Building changes across images:
***

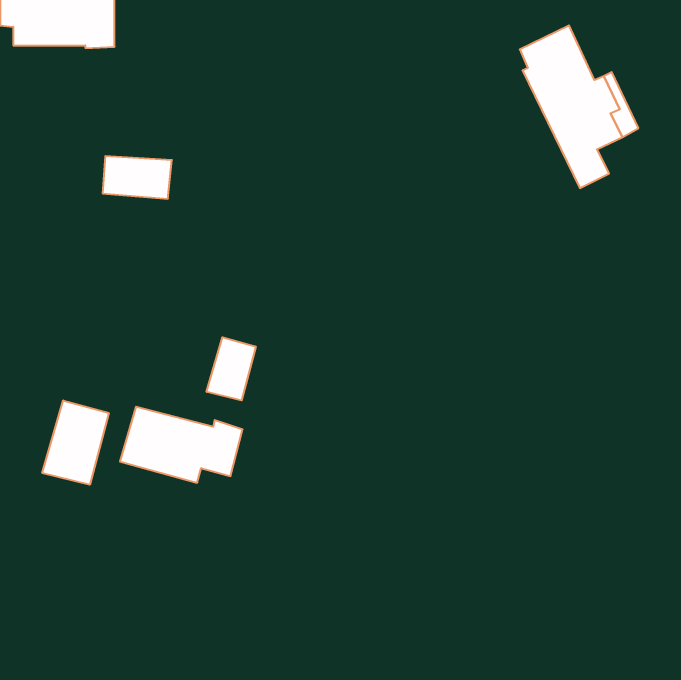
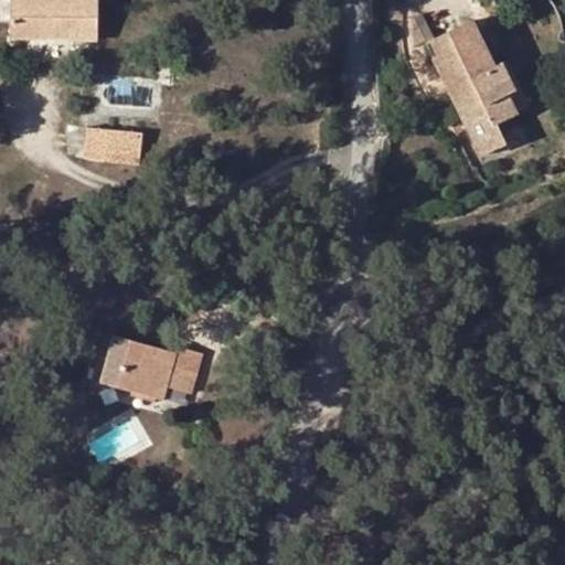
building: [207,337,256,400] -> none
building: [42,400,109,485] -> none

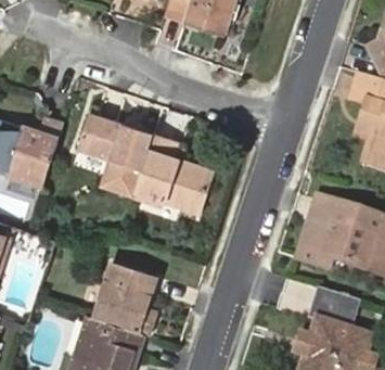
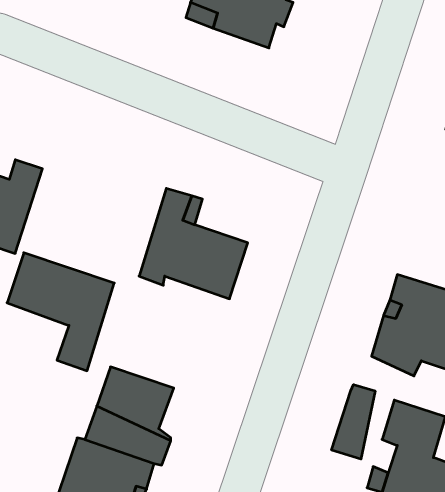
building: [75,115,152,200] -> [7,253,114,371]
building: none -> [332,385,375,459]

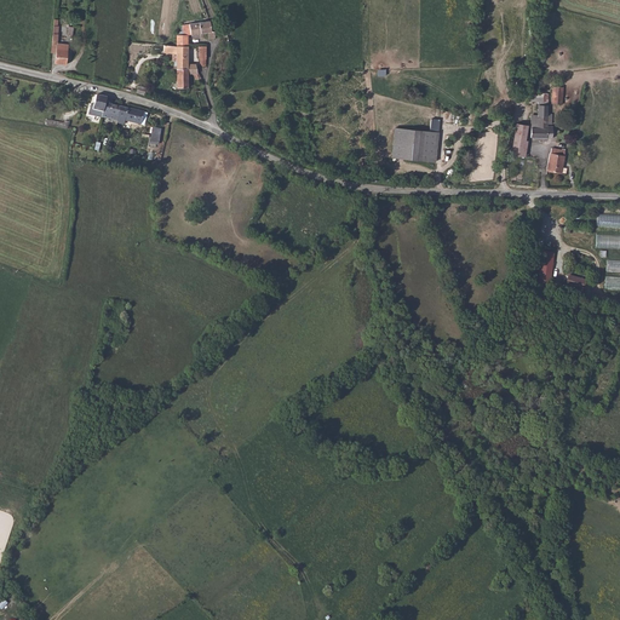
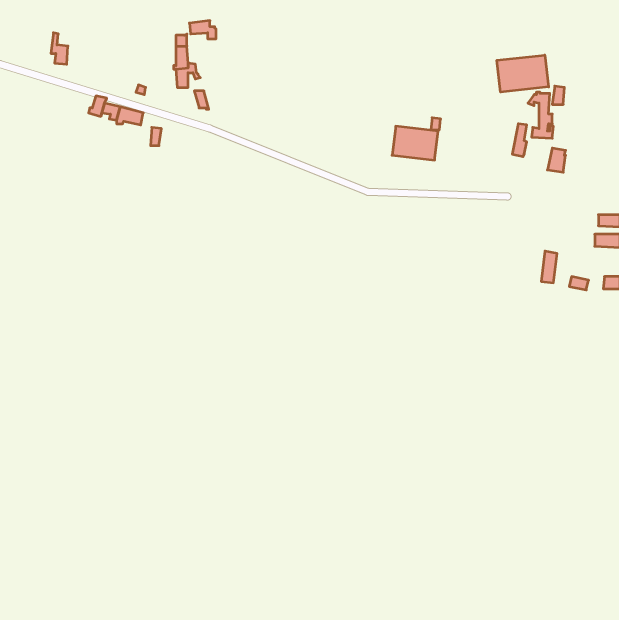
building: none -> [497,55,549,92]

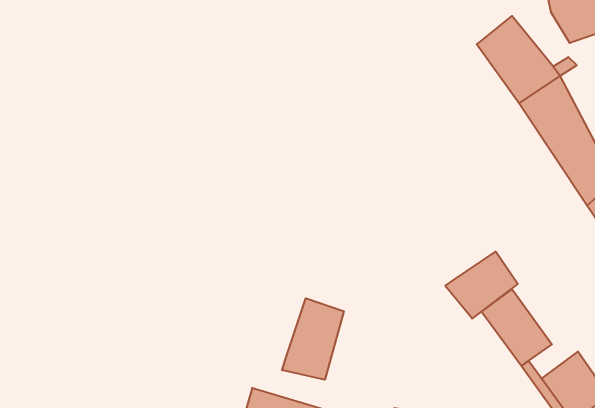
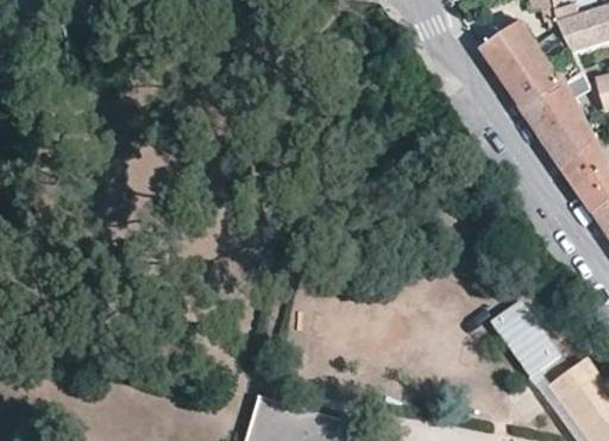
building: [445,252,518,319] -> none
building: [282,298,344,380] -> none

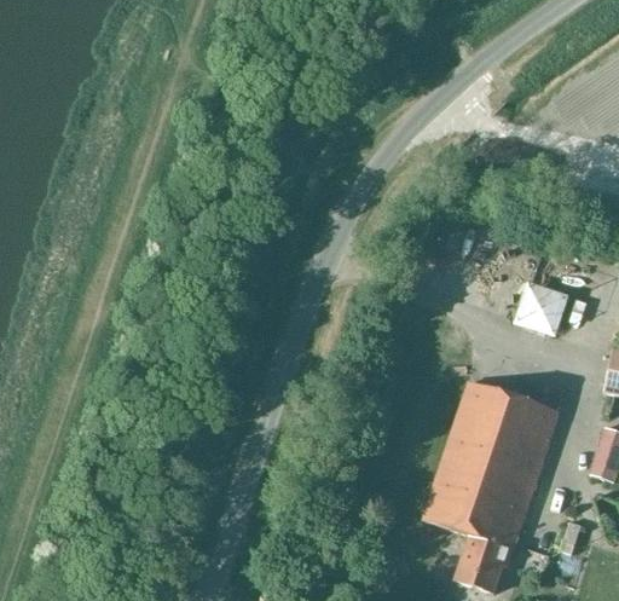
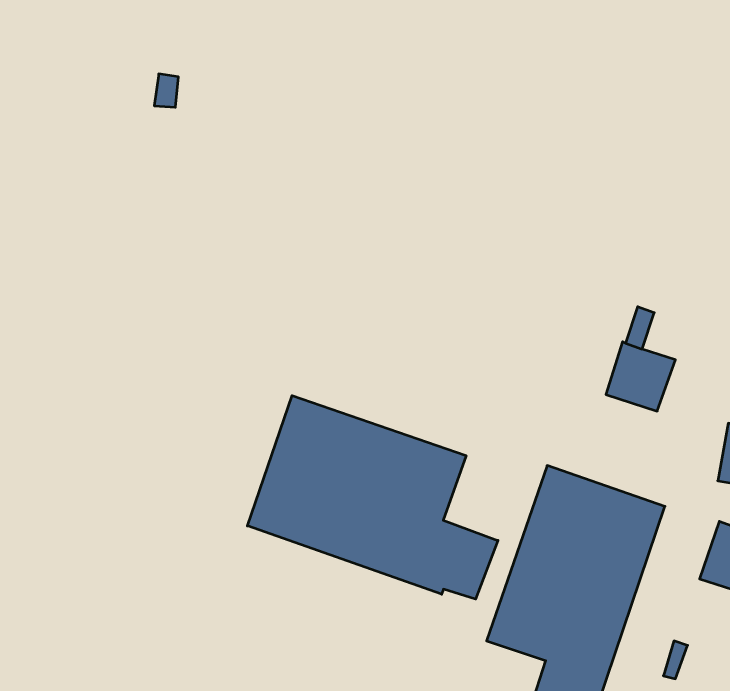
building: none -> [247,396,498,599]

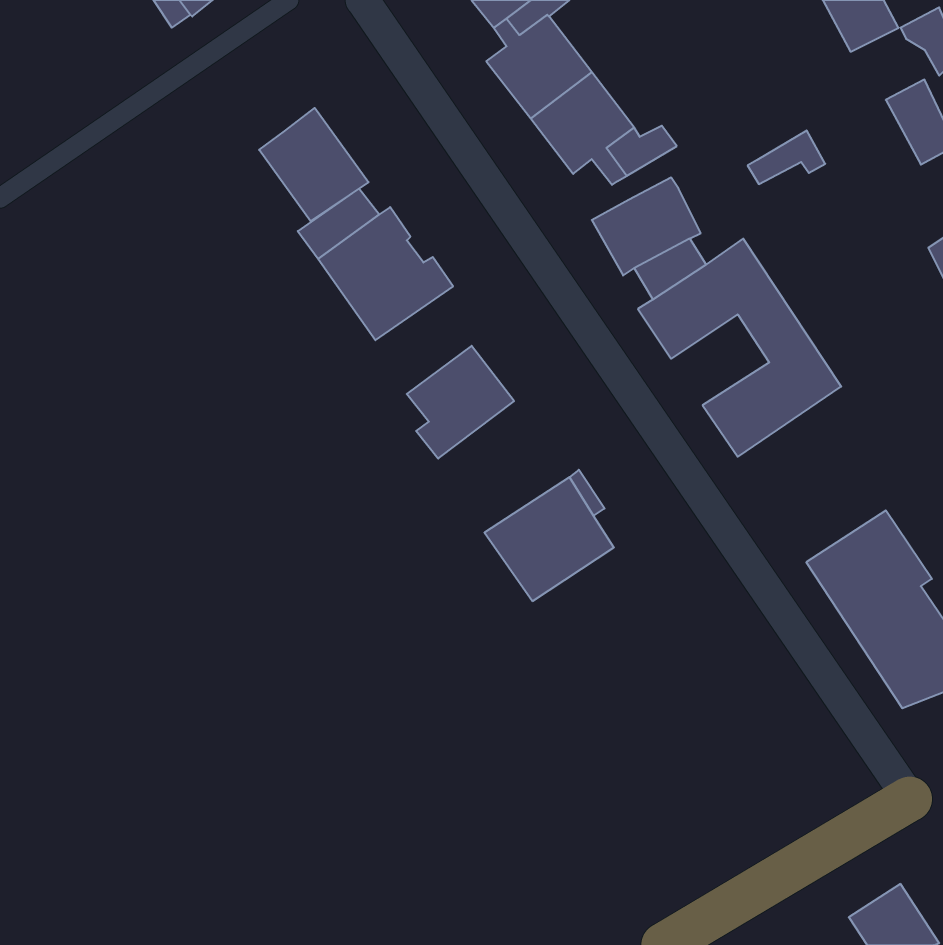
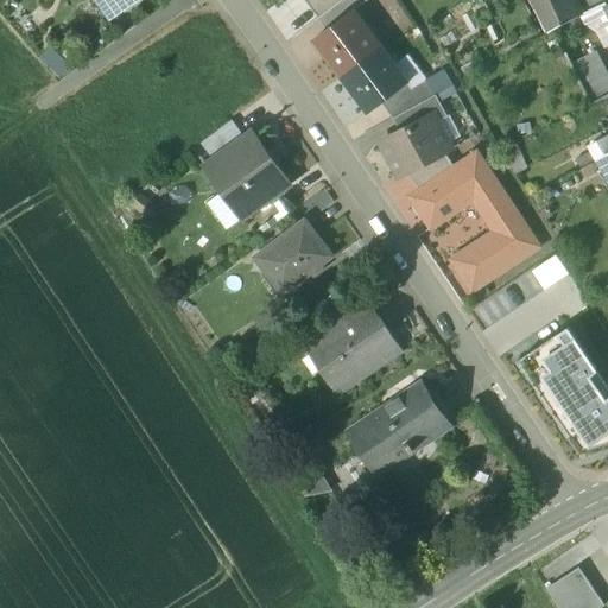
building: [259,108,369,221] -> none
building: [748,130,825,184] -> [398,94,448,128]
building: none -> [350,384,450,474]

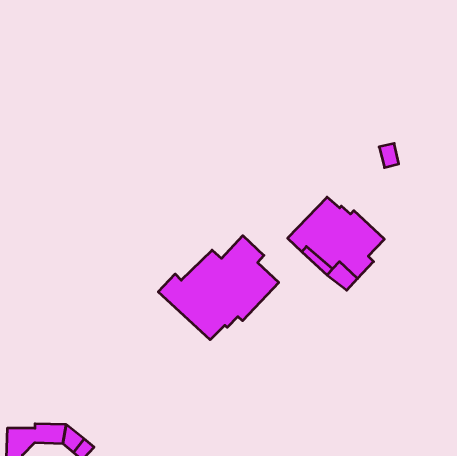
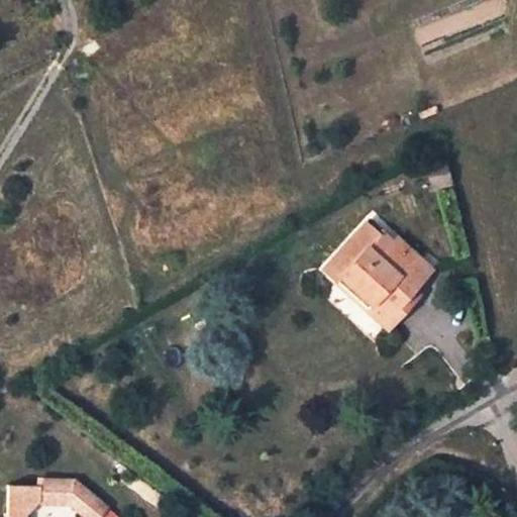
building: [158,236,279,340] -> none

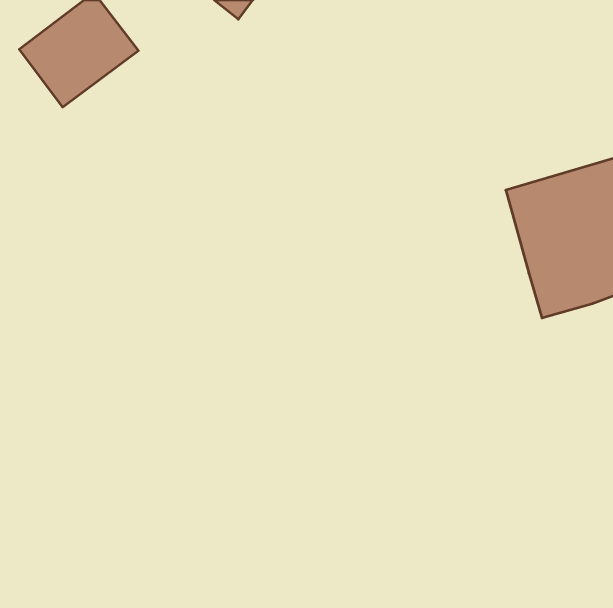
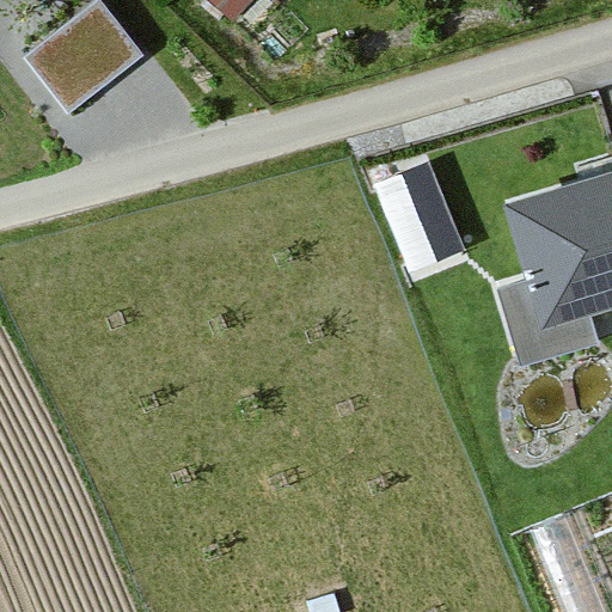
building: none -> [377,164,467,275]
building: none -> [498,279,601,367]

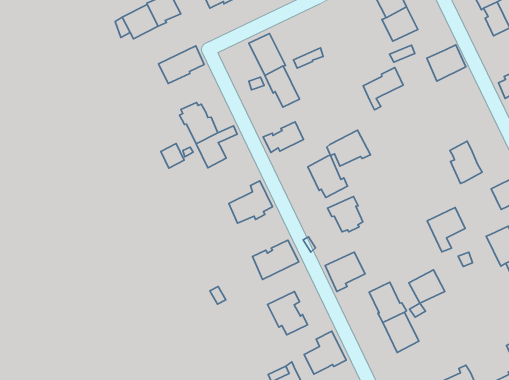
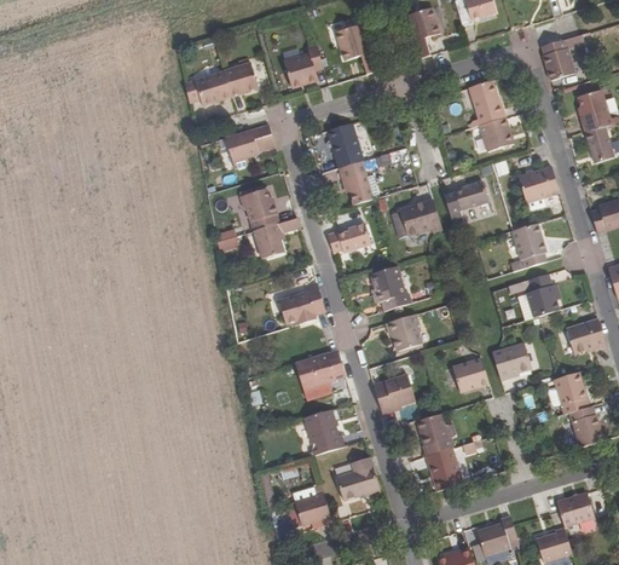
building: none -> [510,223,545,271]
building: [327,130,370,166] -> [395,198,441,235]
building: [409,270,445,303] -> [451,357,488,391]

***

* Exercise prompt
Both the line containing "building: [445,252,518,319] -> none" and the line containing "building: [158,236,279,340] -> none" above belong in the output, as do the lines between them. Print them exactly, without pictures.

* Reply
building: [445,252,518,319] -> none
building: [282,298,344,380] -> none

building: none -> [247,396,498,599]

building: [259,108,369,221] -> none
building: [748,130,825,184] -> [398,94,448,128]
building: none -> [350,384,450,474]

building: [158,236,279,340] -> none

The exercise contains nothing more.